§ WORK REQUIRED
Below are some records; reproduce every one of them exactly.

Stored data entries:

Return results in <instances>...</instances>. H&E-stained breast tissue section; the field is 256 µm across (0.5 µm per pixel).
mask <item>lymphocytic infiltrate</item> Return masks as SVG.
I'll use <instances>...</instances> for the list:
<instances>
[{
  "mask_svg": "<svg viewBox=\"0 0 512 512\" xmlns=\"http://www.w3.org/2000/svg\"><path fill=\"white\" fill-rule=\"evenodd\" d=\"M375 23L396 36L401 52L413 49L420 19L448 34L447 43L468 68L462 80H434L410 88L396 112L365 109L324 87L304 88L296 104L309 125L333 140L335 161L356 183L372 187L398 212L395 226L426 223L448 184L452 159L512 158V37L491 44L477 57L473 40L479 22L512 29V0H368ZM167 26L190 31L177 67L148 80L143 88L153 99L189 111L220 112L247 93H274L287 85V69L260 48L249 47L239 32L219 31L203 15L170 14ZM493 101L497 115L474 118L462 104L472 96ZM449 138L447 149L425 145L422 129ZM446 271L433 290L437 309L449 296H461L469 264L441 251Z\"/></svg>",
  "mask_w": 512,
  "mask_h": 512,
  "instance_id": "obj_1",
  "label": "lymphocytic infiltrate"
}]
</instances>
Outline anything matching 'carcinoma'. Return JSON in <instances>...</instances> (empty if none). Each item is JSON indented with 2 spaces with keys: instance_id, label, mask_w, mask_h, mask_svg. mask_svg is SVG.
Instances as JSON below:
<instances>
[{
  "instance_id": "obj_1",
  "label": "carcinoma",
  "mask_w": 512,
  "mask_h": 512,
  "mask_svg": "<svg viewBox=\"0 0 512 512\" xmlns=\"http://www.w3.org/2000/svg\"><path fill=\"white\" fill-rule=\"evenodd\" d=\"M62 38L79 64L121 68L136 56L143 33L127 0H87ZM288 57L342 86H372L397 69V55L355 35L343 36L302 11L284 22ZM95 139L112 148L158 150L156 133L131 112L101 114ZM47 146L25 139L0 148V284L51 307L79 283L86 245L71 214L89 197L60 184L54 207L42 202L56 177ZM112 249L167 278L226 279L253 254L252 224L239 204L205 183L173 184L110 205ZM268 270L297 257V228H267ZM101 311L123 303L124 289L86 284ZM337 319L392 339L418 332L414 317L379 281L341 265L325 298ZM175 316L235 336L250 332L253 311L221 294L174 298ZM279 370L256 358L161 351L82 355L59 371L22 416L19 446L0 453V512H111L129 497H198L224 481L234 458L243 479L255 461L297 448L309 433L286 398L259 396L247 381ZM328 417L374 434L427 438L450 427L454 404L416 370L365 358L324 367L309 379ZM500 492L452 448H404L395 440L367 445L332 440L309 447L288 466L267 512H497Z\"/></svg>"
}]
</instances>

§ SOLUTION TO THE EXERCISE
Return results in <instances>...</instances>. H&E-stained breast tissue section; the field is 256 µm across (0.5 µm per pixel).
mask <item>lymphocytic infiltrate</item> Return masks as SVG.
I'll use <instances>...</instances> for the list:
<instances>
[{
  "mask_svg": "<svg viewBox=\"0 0 512 512\" xmlns=\"http://www.w3.org/2000/svg\"><path fill=\"white\" fill-rule=\"evenodd\" d=\"M375 23L396 36L401 52L413 49L420 19L448 34L447 43L468 68L462 80H434L410 88L396 112L365 109L324 87L304 88L296 104L309 125L333 140L335 161L356 183L372 187L398 212L395 226L426 223L448 184L452 159L512 158V37L491 44L477 57L473 40L479 22L512 29V0H368ZM167 26L190 31L177 67L148 80L143 88L153 99L189 111L220 112L247 93H274L287 85V69L260 48L249 47L239 32L219 31L203 15L170 14ZM493 101L497 115L474 118L462 104L472 96ZM449 138L447 149L425 145L422 129ZM446 271L433 290L437 309L449 296H461L469 264L441 251Z\"/></svg>",
  "mask_w": 512,
  "mask_h": 512,
  "instance_id": "obj_1",
  "label": "lymphocytic infiltrate"
}]
</instances>
Outline anything matching 'carcinoma'. Return JSON in <instances>...</instances> (empty if none). Each item is JSON indented with 2 spaces with keys: instance_id, label, mask_w, mask_h, mask_svg. mask_svg is SVG.
Instances as JSON below:
<instances>
[{
  "instance_id": "obj_1",
  "label": "carcinoma",
  "mask_w": 512,
  "mask_h": 512,
  "mask_svg": "<svg viewBox=\"0 0 512 512\" xmlns=\"http://www.w3.org/2000/svg\"><path fill=\"white\" fill-rule=\"evenodd\" d=\"M62 38L79 64L121 68L136 56L143 33L127 0H87ZM288 57L342 86H372L397 69V55L355 35L343 36L302 11L284 22ZM95 139L112 148L158 150L156 133L131 112L101 114ZM47 146L25 139L0 148V284L51 307L79 283L86 245L71 214L89 197L60 184L54 207L42 202L56 177ZM112 249L167 278L226 279L253 254L252 224L239 204L205 183L173 184L110 205ZM268 270L297 257V228H267ZM101 311L123 303L124 289L86 284ZM337 319L392 339L418 332L414 317L379 281L341 265L325 298ZM175 316L235 336L250 332L253 311L221 294L174 298ZM279 370L256 358L161 351L82 355L59 371L22 416L19 446L0 453V512H111L129 497H198L224 481L234 458L243 479L255 461L297 448L309 433L286 398L259 396L247 381ZM328 417L374 434L427 438L450 427L454 404L416 370L365 358L324 367L309 379ZM500 492L452 448H404L395 440L367 445L332 440L309 447L288 466L267 512H497Z\"/></svg>"
}]
</instances>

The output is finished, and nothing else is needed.